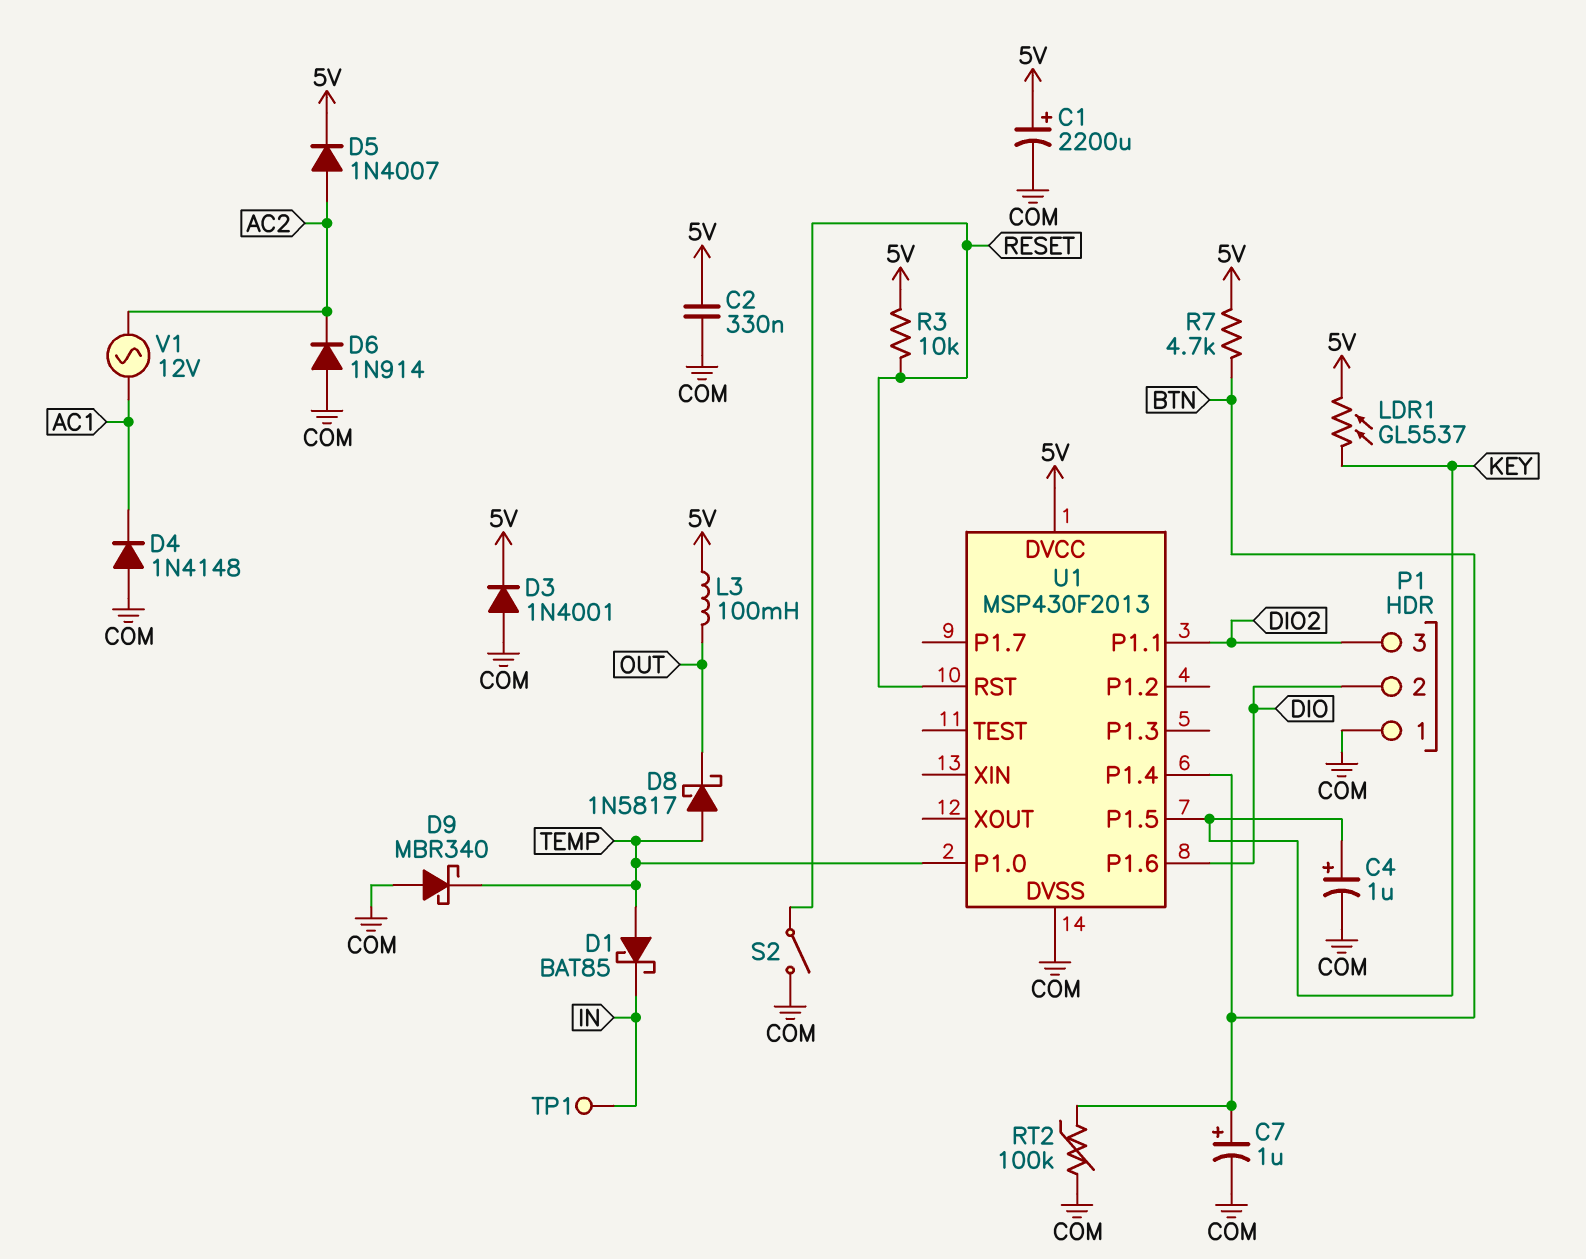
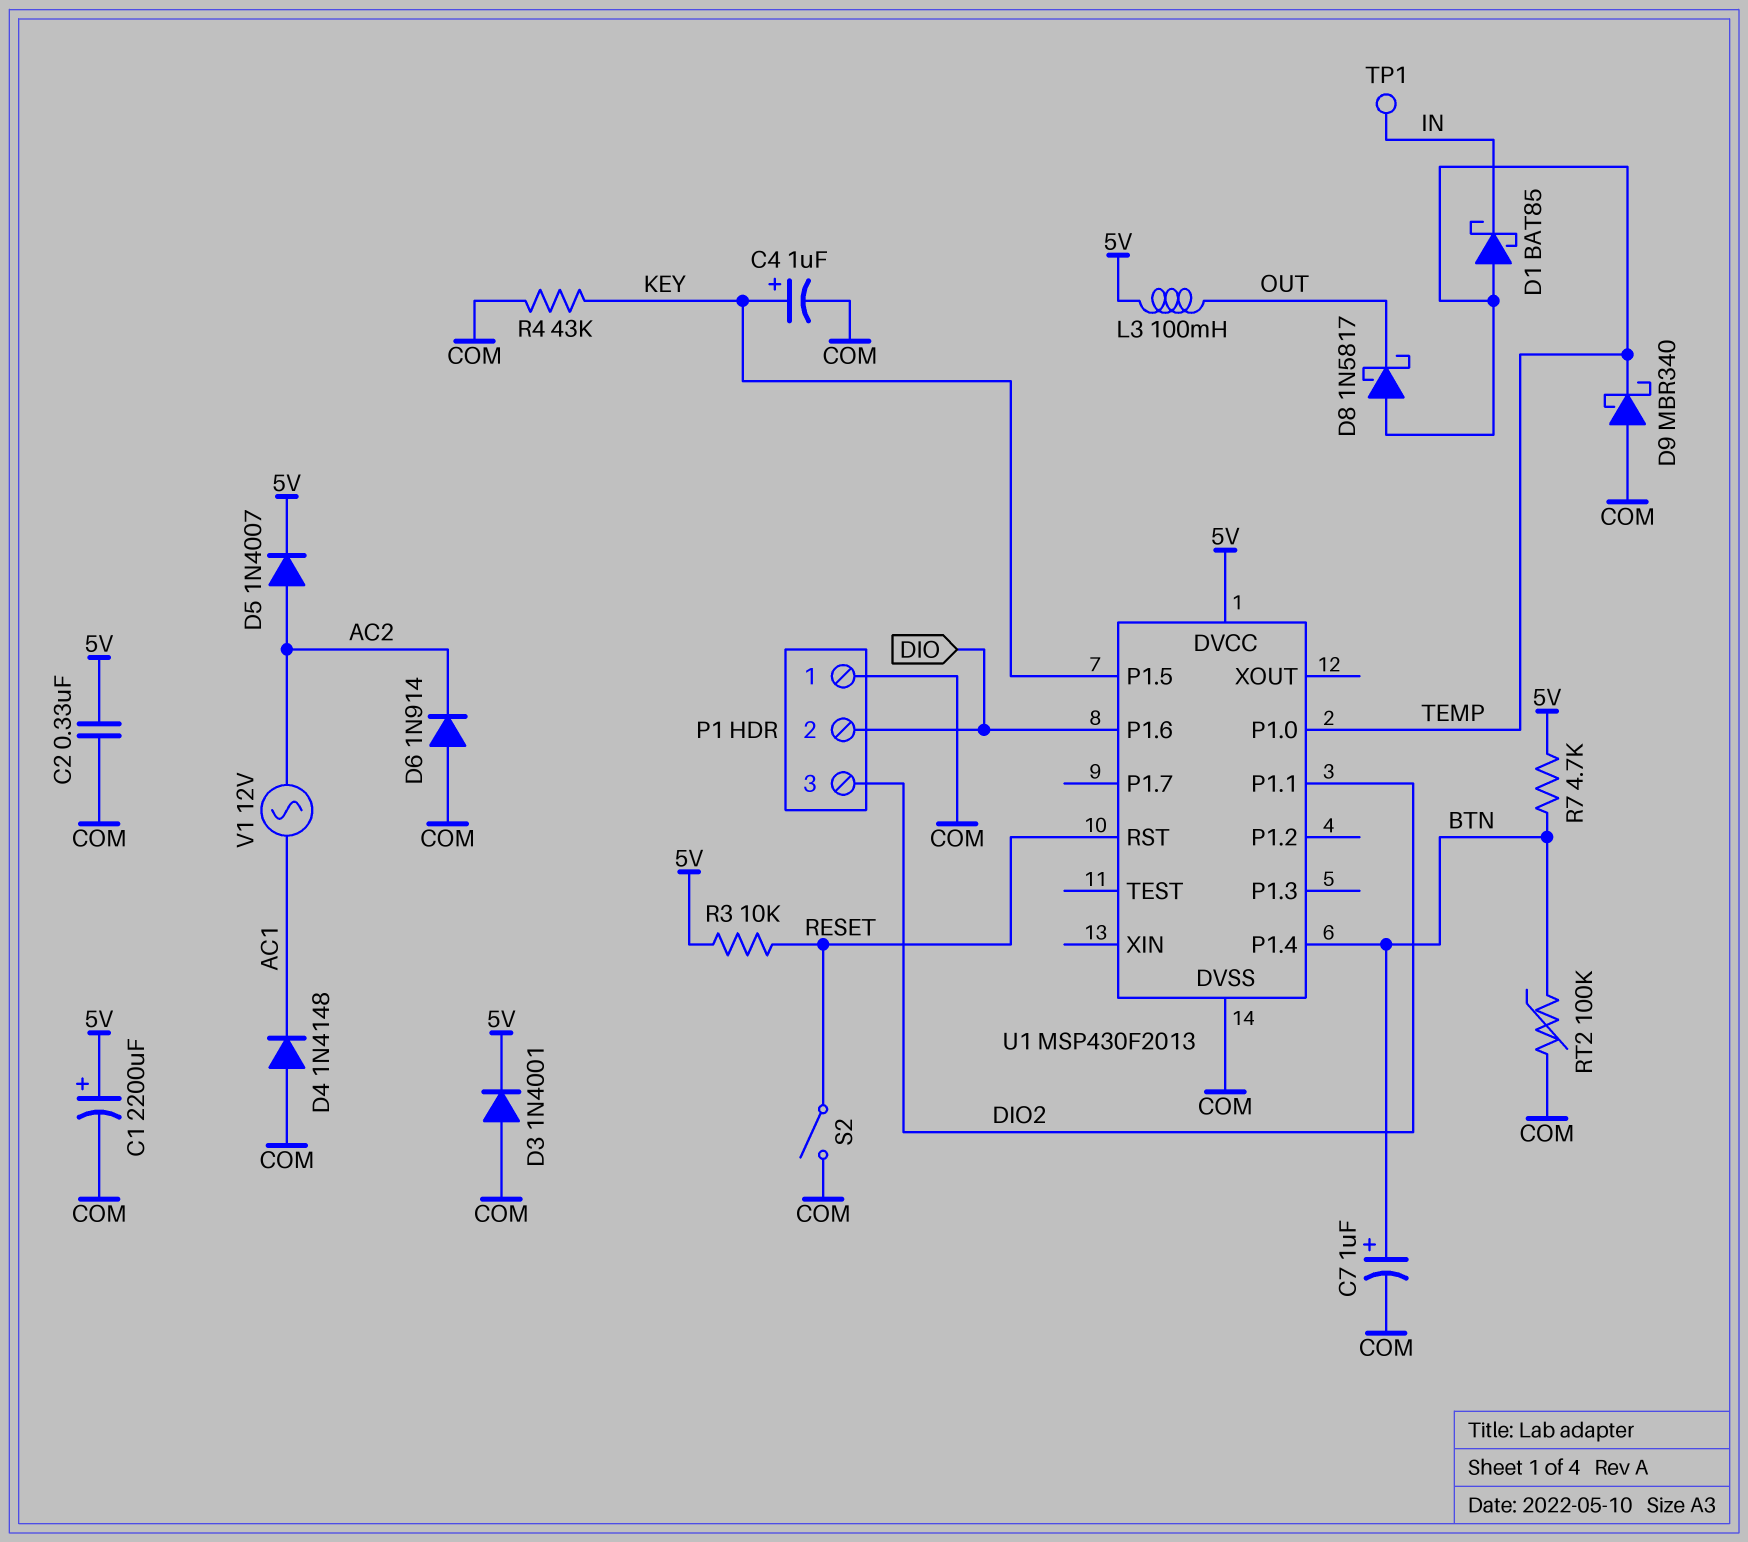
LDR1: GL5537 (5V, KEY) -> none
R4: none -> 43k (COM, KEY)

▬▬▬

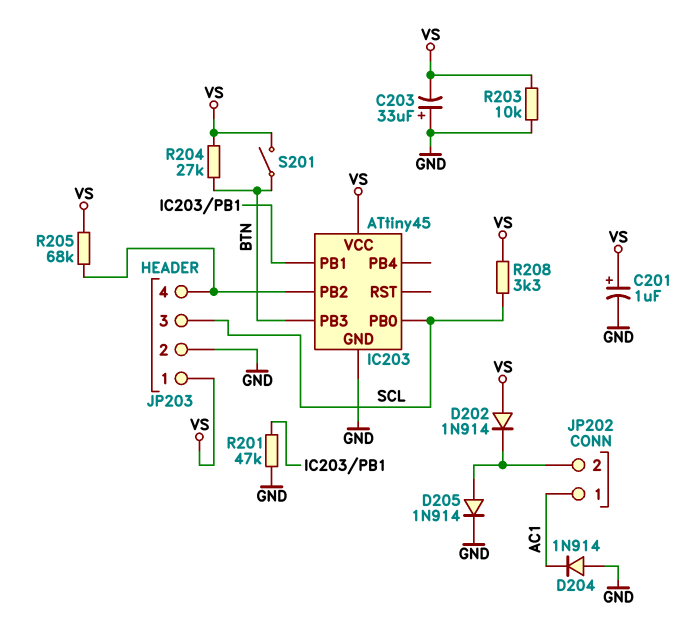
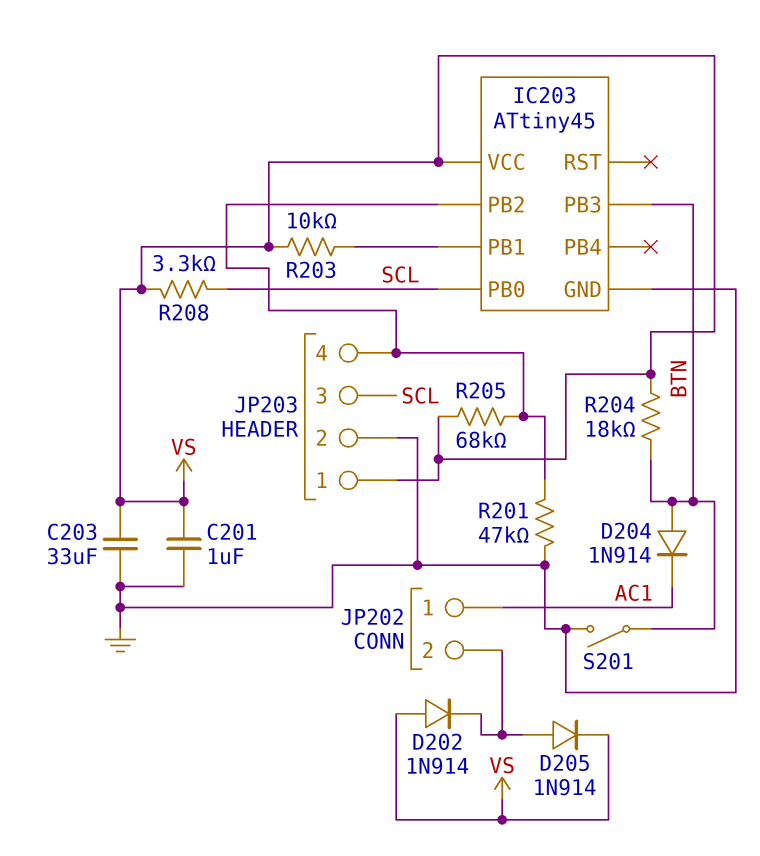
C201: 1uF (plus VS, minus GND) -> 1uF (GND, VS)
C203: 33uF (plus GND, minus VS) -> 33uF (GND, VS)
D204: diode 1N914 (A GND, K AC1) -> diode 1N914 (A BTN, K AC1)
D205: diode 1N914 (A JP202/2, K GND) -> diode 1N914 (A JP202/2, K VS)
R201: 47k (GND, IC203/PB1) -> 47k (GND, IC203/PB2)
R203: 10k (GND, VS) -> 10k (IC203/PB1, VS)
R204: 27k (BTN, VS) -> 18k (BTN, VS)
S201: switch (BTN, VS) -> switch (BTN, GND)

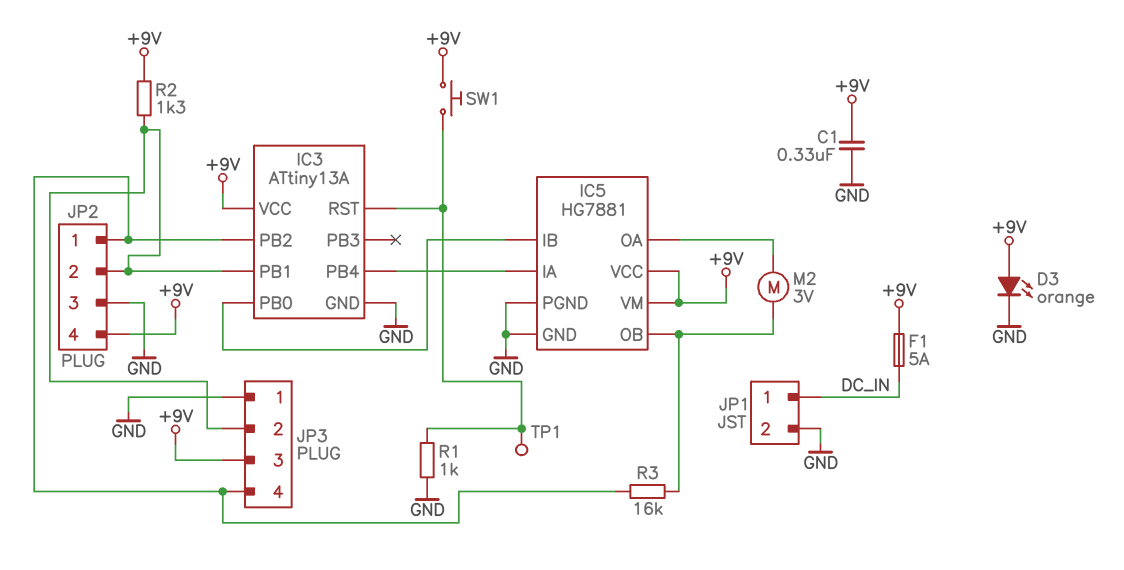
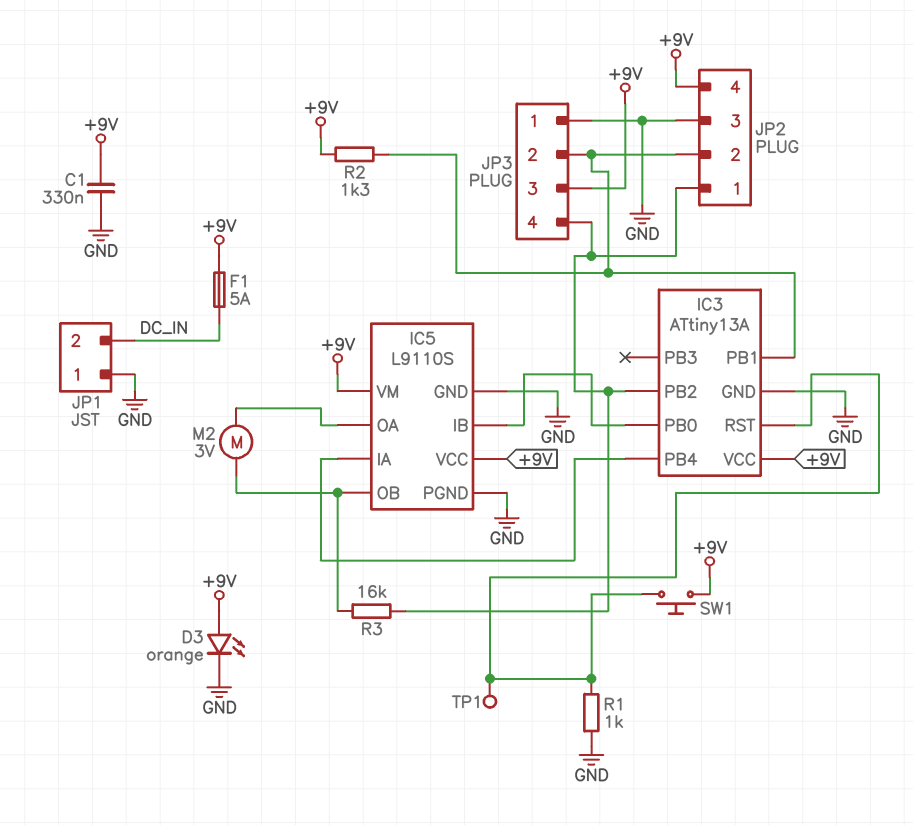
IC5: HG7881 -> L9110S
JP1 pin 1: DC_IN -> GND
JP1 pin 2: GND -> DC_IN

▬▬▬

### PROBLEM TO SOLVE
Go back to the listing above and write out the lines starting at the one with "R201: 47k (GND, IC203/PB1)" and ending at the one with "JP1 pin 2: GND -> DC_IN", inclusive, exactly and without pictures.

### RESPONSE
R201: 47k (GND, IC203/PB1) -> 47k (GND, IC203/PB2)
R203: 10k (GND, VS) -> 10k (IC203/PB1, VS)
R204: 27k (BTN, VS) -> 18k (BTN, VS)
S201: switch (BTN, VS) -> switch (BTN, GND)

IC5: HG7881 -> L9110S
JP1 pin 1: DC_IN -> GND
JP1 pin 2: GND -> DC_IN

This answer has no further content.